**ABOUT THIS TASK:** Stop after the line containing "RTC1 pin SQW: TX -> D4"; retype every line of the data before it exactly, starting from the first.
INPUT DATA Block Start
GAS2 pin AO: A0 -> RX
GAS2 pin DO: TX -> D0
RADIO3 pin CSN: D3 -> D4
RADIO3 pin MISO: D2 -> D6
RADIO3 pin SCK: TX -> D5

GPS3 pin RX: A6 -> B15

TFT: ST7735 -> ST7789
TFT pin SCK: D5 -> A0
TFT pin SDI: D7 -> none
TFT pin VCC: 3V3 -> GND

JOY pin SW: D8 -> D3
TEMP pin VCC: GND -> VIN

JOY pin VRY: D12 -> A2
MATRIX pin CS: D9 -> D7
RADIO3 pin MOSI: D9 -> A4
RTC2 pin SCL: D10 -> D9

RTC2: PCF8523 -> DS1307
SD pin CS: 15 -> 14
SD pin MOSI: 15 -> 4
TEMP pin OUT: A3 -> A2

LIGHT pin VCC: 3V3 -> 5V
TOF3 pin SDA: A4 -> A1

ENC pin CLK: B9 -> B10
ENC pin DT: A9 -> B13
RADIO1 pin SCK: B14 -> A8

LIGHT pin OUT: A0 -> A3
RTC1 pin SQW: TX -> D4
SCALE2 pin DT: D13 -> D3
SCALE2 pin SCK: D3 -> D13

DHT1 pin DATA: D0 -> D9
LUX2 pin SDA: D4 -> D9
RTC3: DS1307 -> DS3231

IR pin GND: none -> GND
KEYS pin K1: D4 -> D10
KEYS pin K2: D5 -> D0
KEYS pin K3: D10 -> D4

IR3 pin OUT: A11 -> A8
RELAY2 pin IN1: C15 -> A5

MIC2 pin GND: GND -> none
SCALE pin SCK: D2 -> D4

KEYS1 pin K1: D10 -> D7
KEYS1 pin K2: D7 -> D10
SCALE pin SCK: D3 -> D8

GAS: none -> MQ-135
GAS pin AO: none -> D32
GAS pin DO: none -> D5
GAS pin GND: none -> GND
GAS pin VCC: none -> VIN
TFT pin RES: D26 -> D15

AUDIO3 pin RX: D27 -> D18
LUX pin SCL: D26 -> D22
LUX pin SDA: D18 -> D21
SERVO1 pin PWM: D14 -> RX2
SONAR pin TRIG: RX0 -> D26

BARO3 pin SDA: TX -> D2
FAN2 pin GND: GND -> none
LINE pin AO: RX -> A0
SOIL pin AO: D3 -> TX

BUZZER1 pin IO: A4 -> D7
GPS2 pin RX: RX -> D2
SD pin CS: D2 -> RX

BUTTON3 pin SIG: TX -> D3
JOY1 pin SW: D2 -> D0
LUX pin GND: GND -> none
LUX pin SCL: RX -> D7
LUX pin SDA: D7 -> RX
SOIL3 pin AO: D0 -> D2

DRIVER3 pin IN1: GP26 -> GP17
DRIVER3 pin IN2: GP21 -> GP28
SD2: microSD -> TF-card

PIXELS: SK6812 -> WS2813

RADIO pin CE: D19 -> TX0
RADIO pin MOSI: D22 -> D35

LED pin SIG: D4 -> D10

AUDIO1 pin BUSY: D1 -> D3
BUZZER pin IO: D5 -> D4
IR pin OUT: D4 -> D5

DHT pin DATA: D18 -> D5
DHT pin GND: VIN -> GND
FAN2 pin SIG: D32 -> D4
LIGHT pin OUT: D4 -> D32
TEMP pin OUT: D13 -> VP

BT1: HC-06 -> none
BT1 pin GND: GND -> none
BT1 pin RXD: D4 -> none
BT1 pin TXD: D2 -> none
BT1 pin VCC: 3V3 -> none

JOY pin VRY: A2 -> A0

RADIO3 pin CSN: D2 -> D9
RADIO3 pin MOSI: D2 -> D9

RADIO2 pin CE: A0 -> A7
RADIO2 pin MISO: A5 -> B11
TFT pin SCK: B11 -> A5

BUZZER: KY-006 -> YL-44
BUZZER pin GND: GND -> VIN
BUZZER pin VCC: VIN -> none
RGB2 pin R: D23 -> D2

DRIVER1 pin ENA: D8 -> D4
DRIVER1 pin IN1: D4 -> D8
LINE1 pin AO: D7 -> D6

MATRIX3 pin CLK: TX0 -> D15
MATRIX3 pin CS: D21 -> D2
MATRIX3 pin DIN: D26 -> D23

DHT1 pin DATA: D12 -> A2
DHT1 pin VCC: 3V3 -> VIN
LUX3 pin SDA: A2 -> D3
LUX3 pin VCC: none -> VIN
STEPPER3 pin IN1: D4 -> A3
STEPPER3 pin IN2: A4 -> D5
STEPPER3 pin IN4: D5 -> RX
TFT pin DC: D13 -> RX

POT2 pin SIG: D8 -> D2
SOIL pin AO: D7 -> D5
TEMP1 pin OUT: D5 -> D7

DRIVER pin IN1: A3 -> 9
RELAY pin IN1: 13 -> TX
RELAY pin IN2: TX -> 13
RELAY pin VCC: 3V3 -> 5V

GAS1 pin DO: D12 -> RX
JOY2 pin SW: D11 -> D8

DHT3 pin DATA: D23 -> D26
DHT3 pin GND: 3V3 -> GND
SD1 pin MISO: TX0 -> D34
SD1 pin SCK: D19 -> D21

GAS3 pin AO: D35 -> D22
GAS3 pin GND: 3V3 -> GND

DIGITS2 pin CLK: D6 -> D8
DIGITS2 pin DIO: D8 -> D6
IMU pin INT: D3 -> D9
INPUT DATA Block End
**SOLVED PROBLEM:**
GAS2 pin AO: A0 -> RX
GAS2 pin DO: TX -> D0
RADIO3 pin CSN: D3 -> D4
RADIO3 pin MISO: D2 -> D6
RADIO3 pin SCK: TX -> D5

GPS3 pin RX: A6 -> B15

TFT: ST7735 -> ST7789
TFT pin SCK: D5 -> A0
TFT pin SDI: D7 -> none
TFT pin VCC: 3V3 -> GND

JOY pin SW: D8 -> D3
TEMP pin VCC: GND -> VIN

JOY pin VRY: D12 -> A2
MATRIX pin CS: D9 -> D7
RADIO3 pin MOSI: D9 -> A4
RTC2 pin SCL: D10 -> D9

RTC2: PCF8523 -> DS1307
SD pin CS: 15 -> 14
SD pin MOSI: 15 -> 4
TEMP pin OUT: A3 -> A2

LIGHT pin VCC: 3V3 -> 5V
TOF3 pin SDA: A4 -> A1

ENC pin CLK: B9 -> B10
ENC pin DT: A9 -> B13
RADIO1 pin SCK: B14 -> A8

LIGHT pin OUT: A0 -> A3
RTC1 pin SQW: TX -> D4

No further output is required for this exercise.